WHAT YOU HAVE TO DO
Images do not belong in the copy. Retype all the entries below exactly.

Content revision data
========
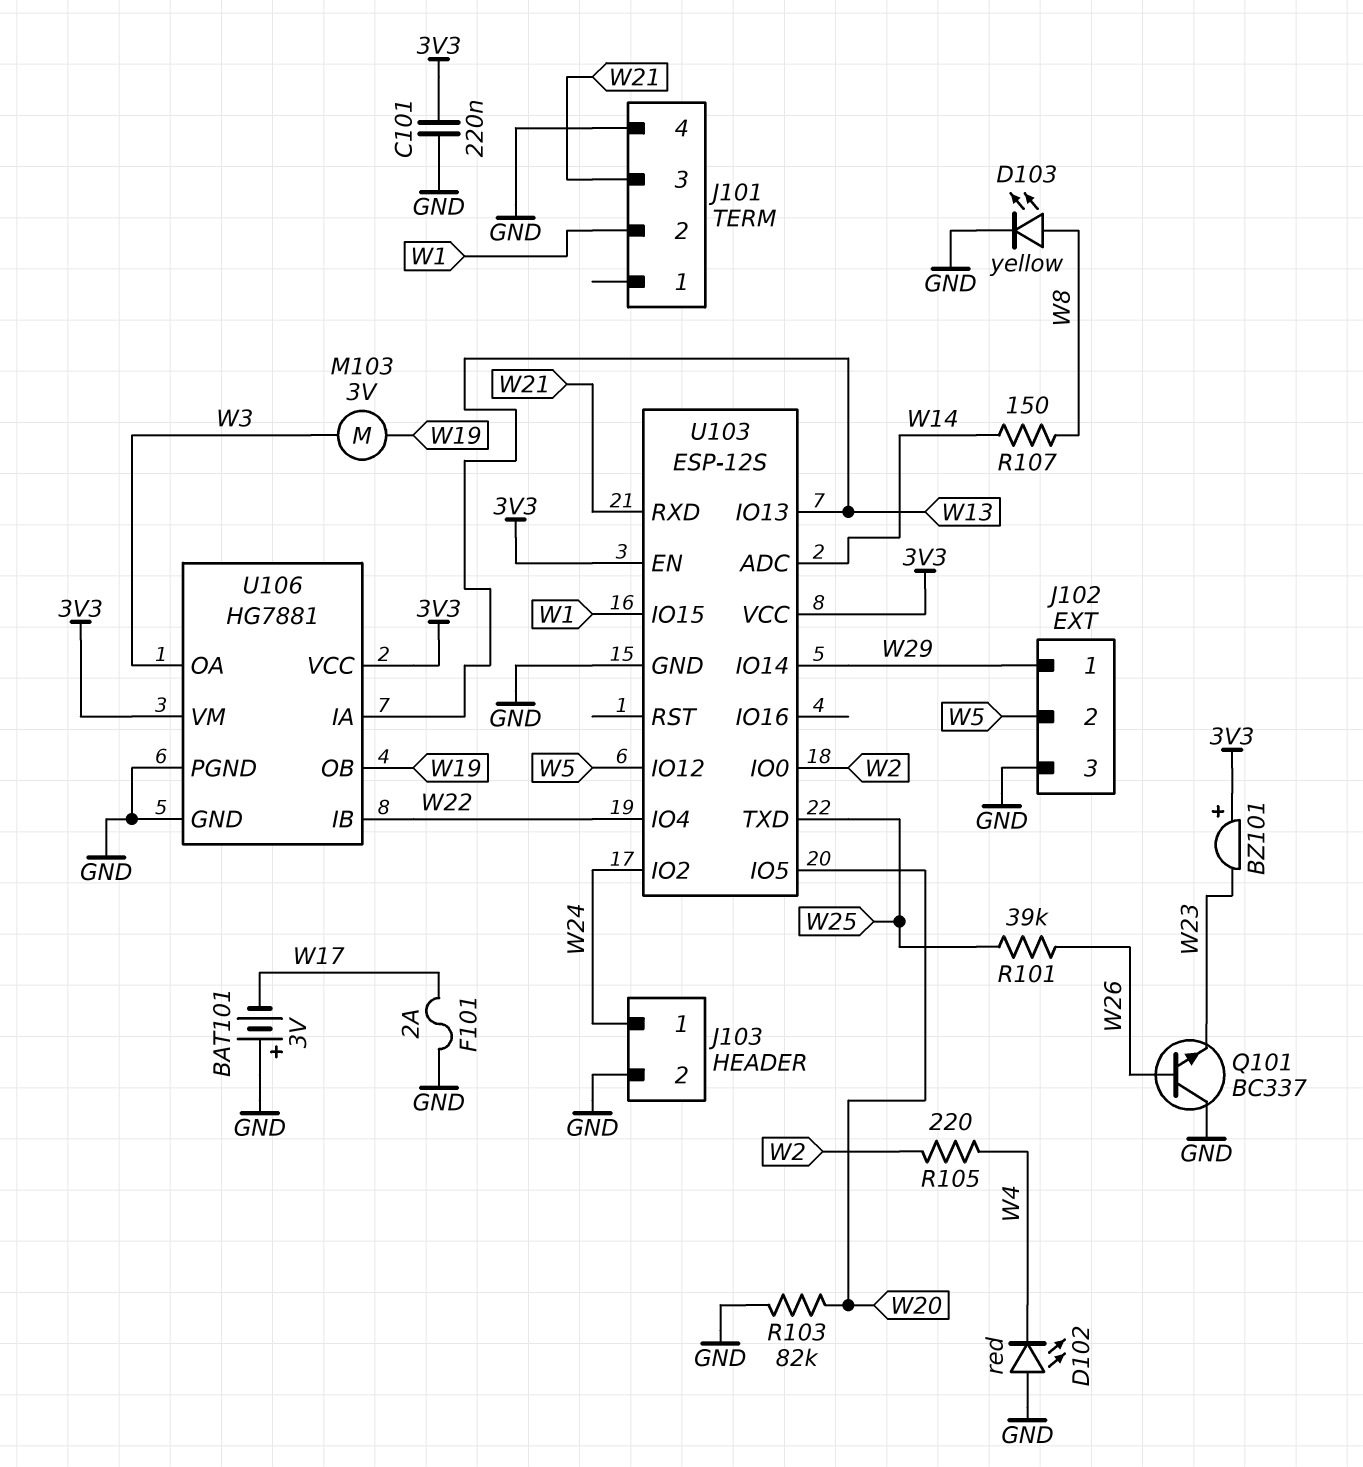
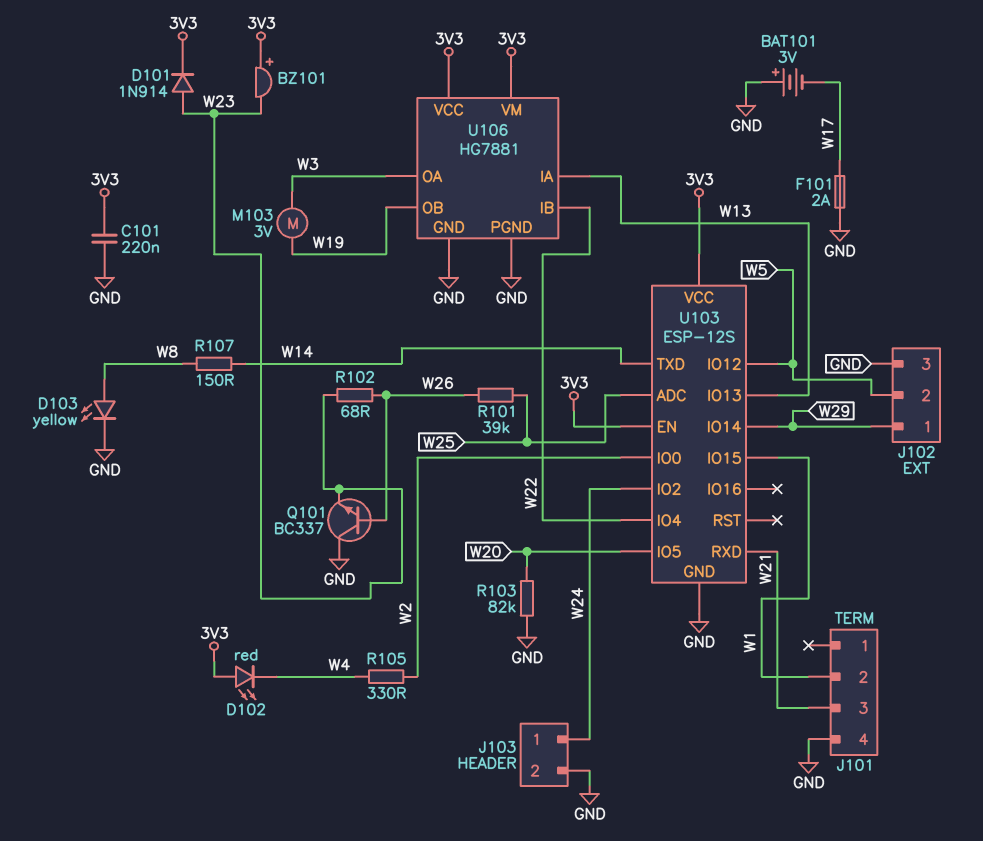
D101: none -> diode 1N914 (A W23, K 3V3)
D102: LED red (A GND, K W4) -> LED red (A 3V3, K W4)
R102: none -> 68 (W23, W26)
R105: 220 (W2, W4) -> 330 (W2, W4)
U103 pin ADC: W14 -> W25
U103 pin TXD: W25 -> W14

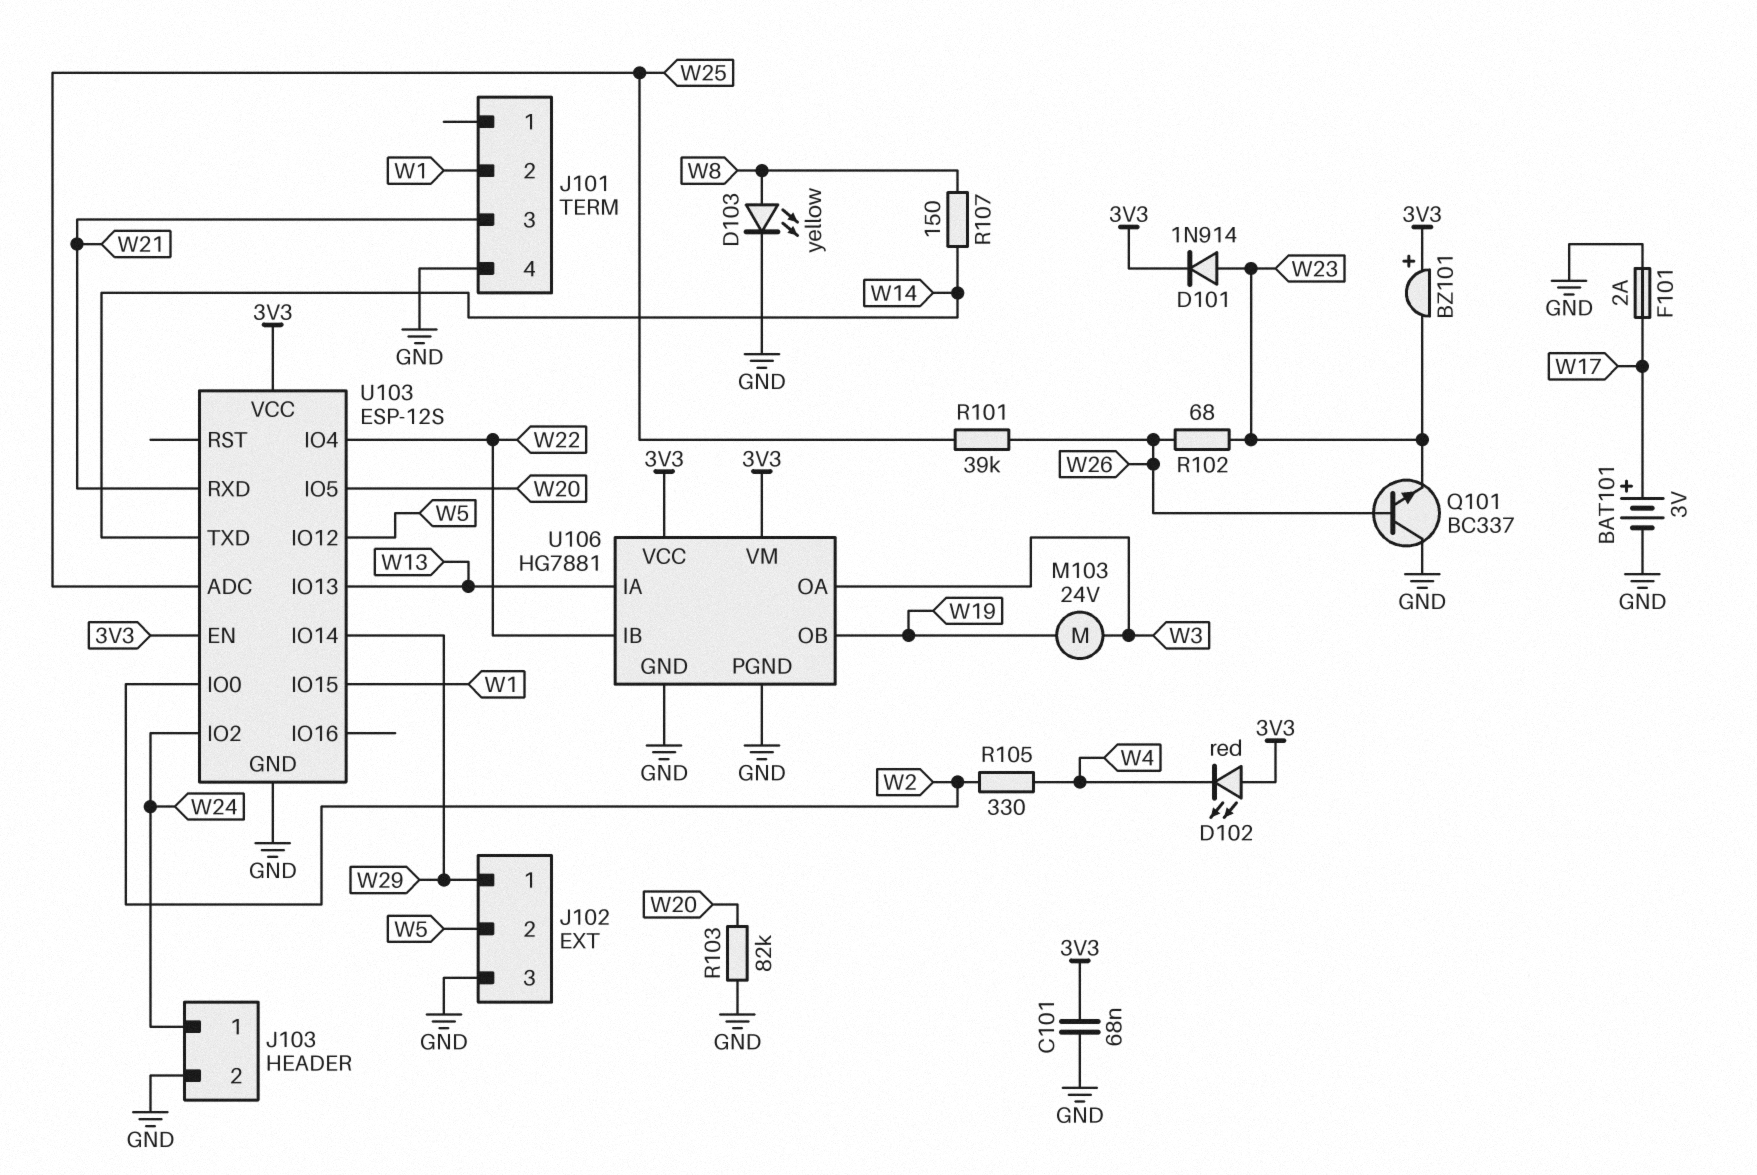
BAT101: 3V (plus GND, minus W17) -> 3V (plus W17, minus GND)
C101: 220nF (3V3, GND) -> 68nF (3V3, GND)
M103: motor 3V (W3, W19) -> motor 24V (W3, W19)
========
RESULT OF THIS EXERCISE
D101: none -> diode 1N914 (A W23, K 3V3)
D102: LED red (A GND, K W4) -> LED red (A 3V3, K W4)
R102: none -> 68 (W23, W26)
R105: 220 (W2, W4) -> 330 (W2, W4)
U103 pin ADC: W14 -> W25
U103 pin TXD: W25 -> W14

BAT101: 3V (plus GND, minus W17) -> 3V (plus W17, minus GND)
C101: 220nF (3V3, GND) -> 68nF (3V3, GND)
M103: motor 3V (W3, W19) -> motor 24V (W3, W19)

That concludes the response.